┌─ Provided data
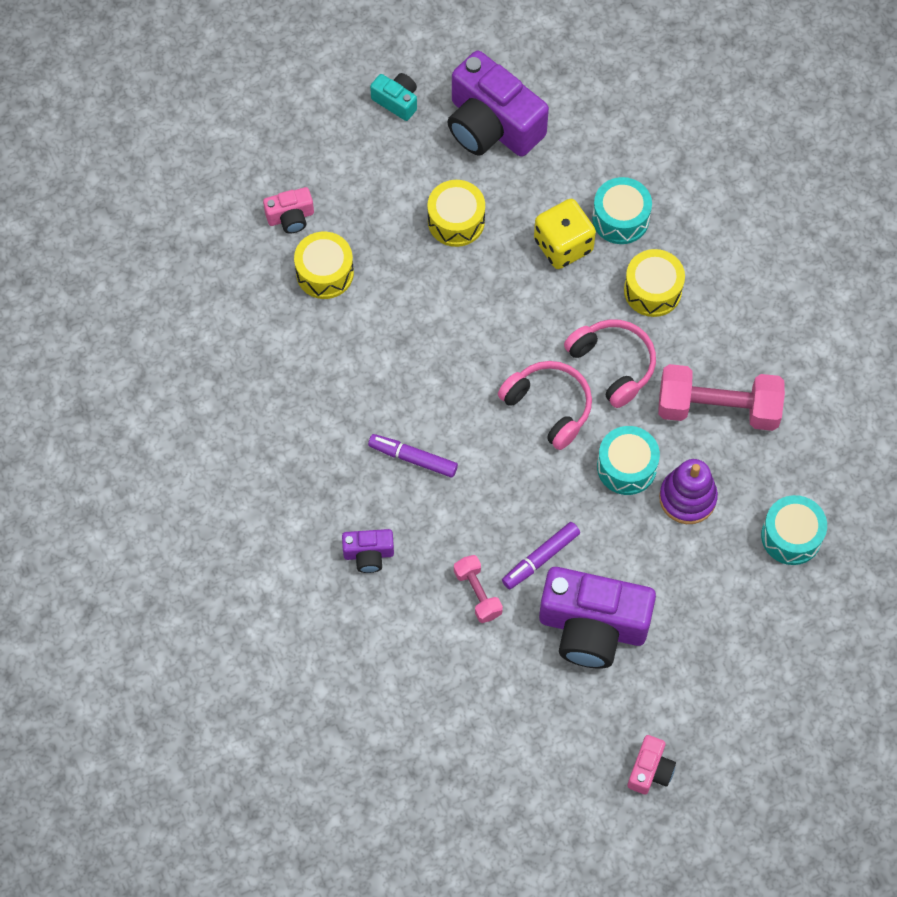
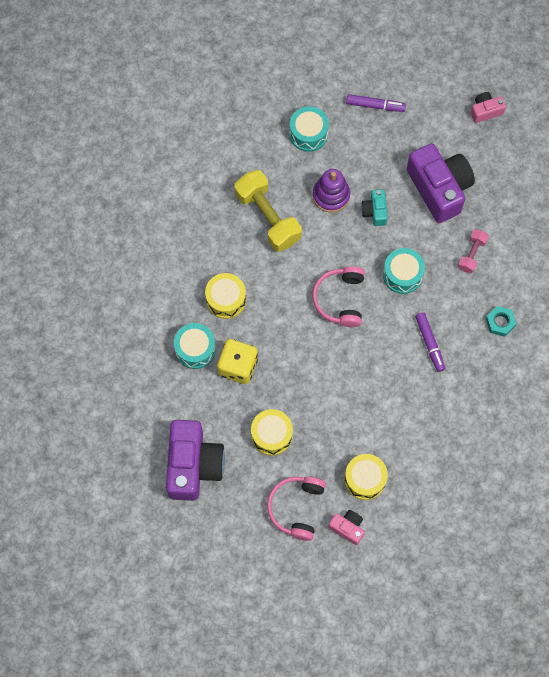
camera: 130 degrees left, 5 degrees up
(368, 554) = (500, 322): purple camera -> turquoise nut
(396, 101) = (222, 532): turquoise camera -> turquoise camera (375, 211)
(540, 558) = (426, 239): purple marker -> purple marker (375, 105)
(612, 365) = (288, 286): pink headphones -> pink headphones (296, 508)
(626, 467) = (340, 236): turquoise drum -> turquoise drum (402, 275)
(718, 408) = (268, 217): pink dumbbell -> yellow dumbbell

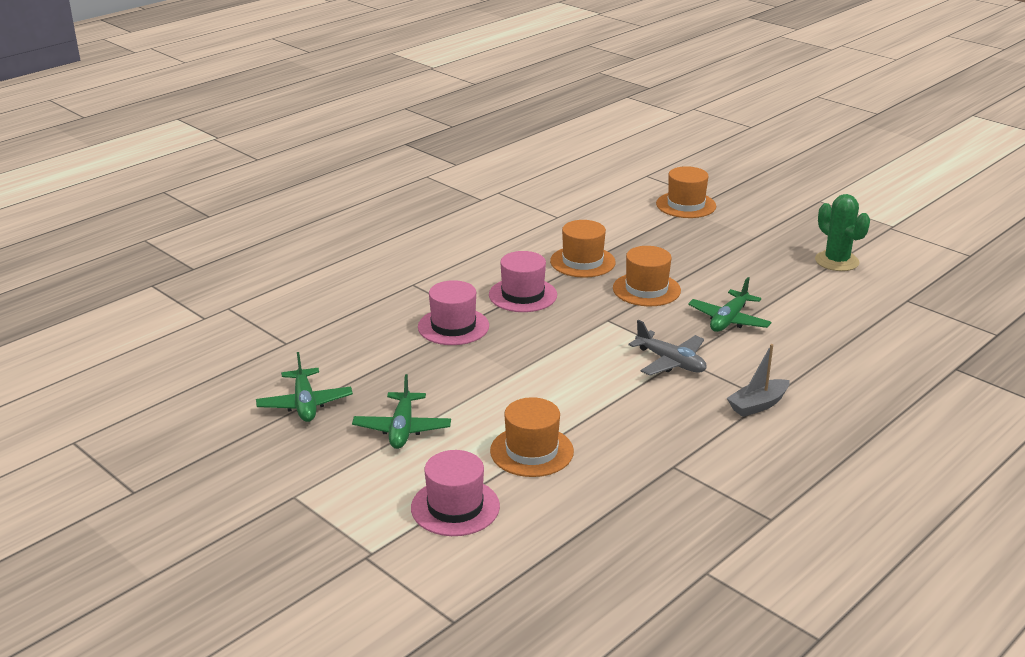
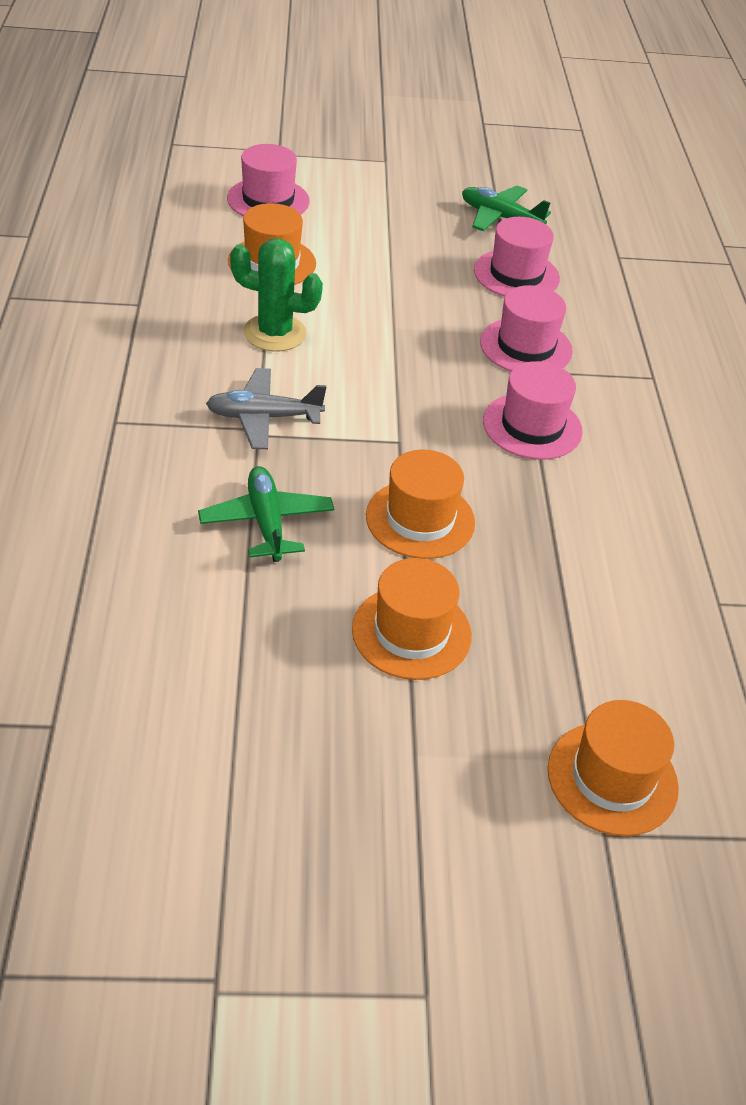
camera: 130 degrees right, 15 degrees up
(376, 364) = (516, 274): none -> pink hat
(402, 429) = (397, 233): green plane -> none
(582, 262) = (555, 524): orange hat -> orange hat (411, 632)
(757, 405) = (118, 408): grey boat -> none
(836, 261) = (231, 768): green cactus -> green cactus (274, 333)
└─
Only lines that contain "purple" are needed, so copy each of them from the data.

(368, 554) = (500, 322): purple camera -> turquoise nut
(540, 558) = (426, 239): purple marker -> purple marker (375, 105)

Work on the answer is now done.